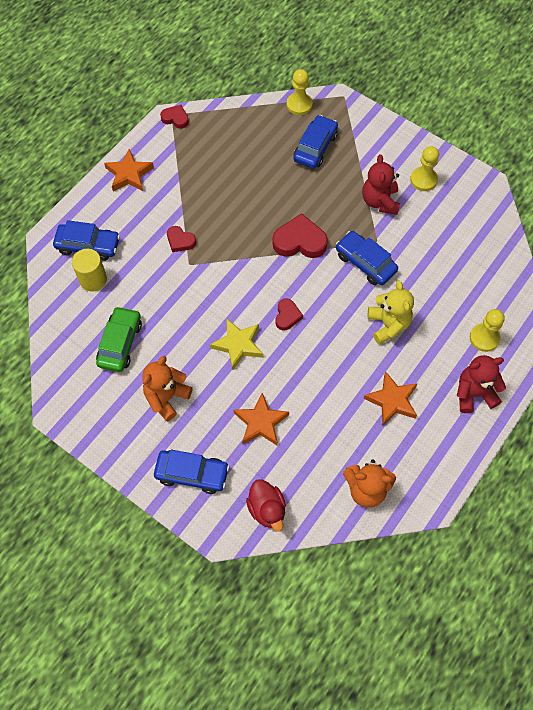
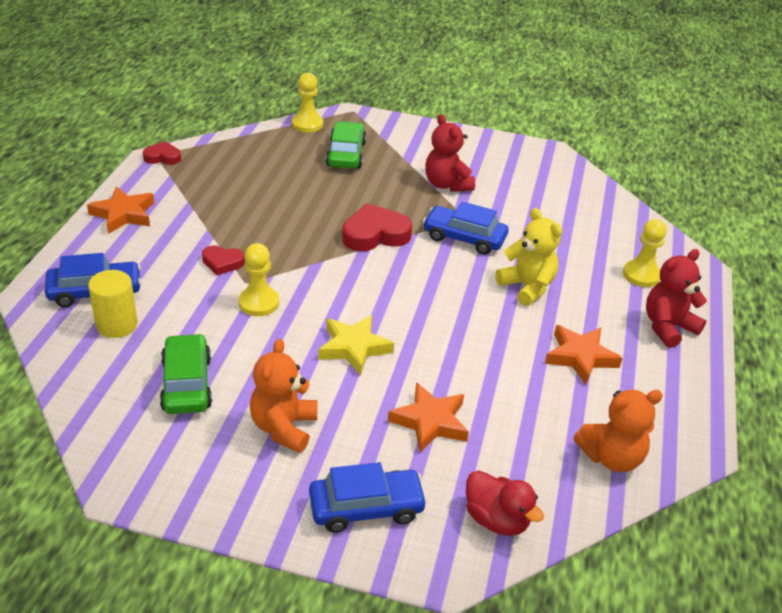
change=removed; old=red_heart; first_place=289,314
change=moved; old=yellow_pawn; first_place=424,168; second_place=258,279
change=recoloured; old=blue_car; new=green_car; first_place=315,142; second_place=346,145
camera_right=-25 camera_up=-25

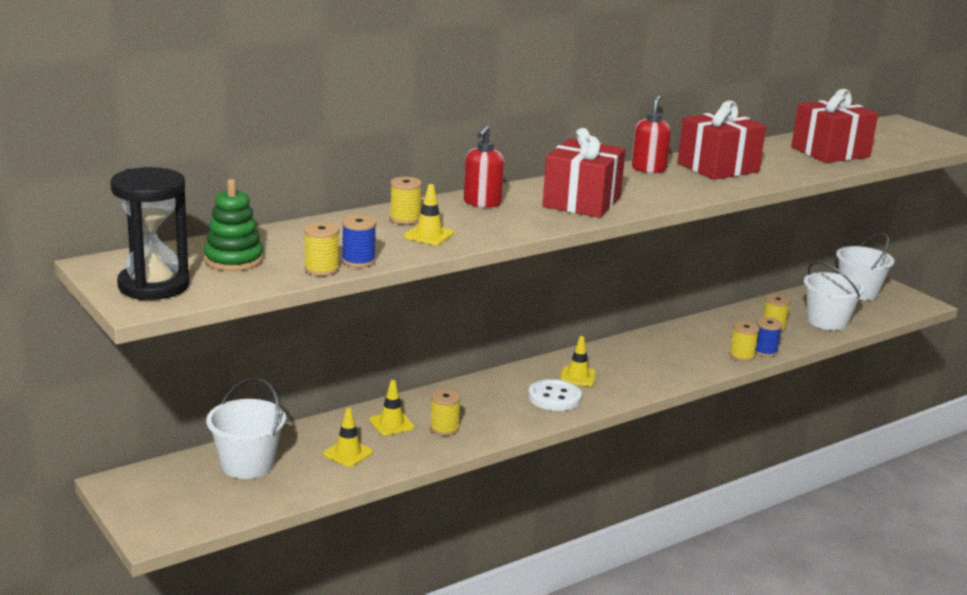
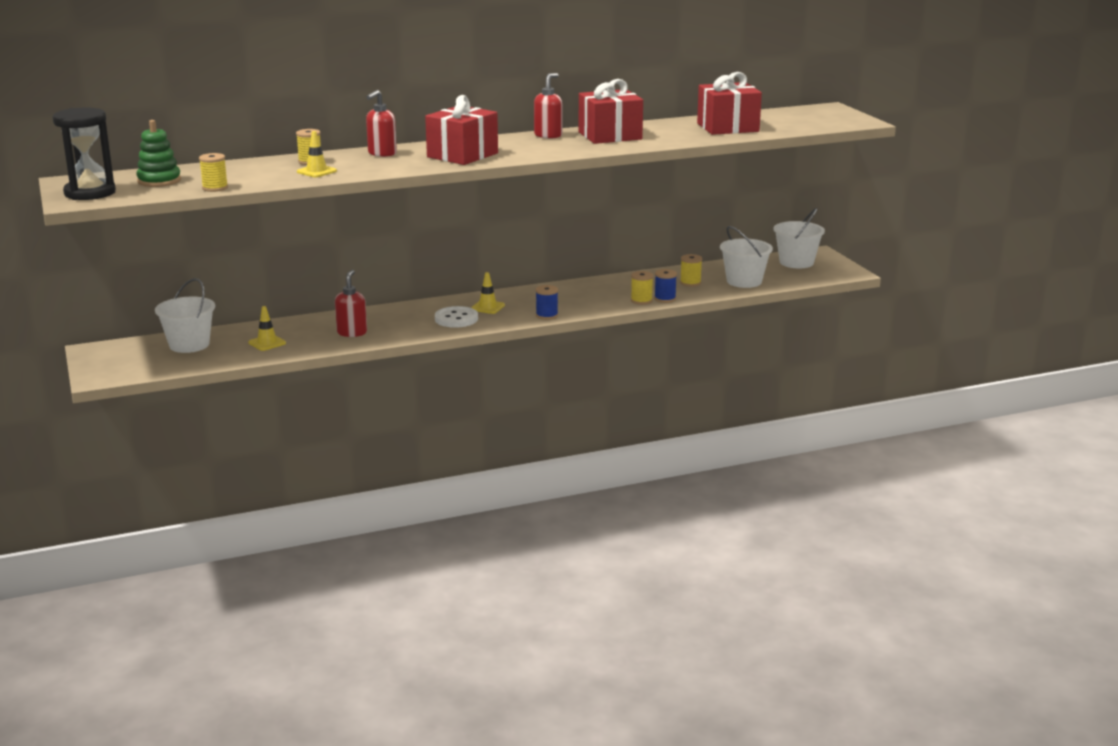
change=removed; old=yellow_traffic_cone; first_place=391,408
change=moved; old=blue_spool; first_place=359,241; second_place=547,302
change=replaced; old=yellow_spool; new=red_soap_dispenser; first_place=445,412; second_place=351,303
camera_right=15 camera_up=0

● Required action: Only the pictures may be dropped when you copy the data above; everything else stays exact.

● Result below:
change=removed; old=red_heart; first_place=289,314
change=moved; old=yellow_pawn; first_place=424,168; second_place=258,279
change=recoloured; old=blue_car; new=green_car; first_place=315,142; second_place=346,145
camera_right=-25 camera_up=-25

change=removed; old=yellow_traffic_cone; first_place=391,408
change=moved; old=blue_spool; first_place=359,241; second_place=547,302
change=replaced; old=yellow_spool; new=red_soap_dispenser; first_place=445,412; second_place=351,303
camera_right=15 camera_up=0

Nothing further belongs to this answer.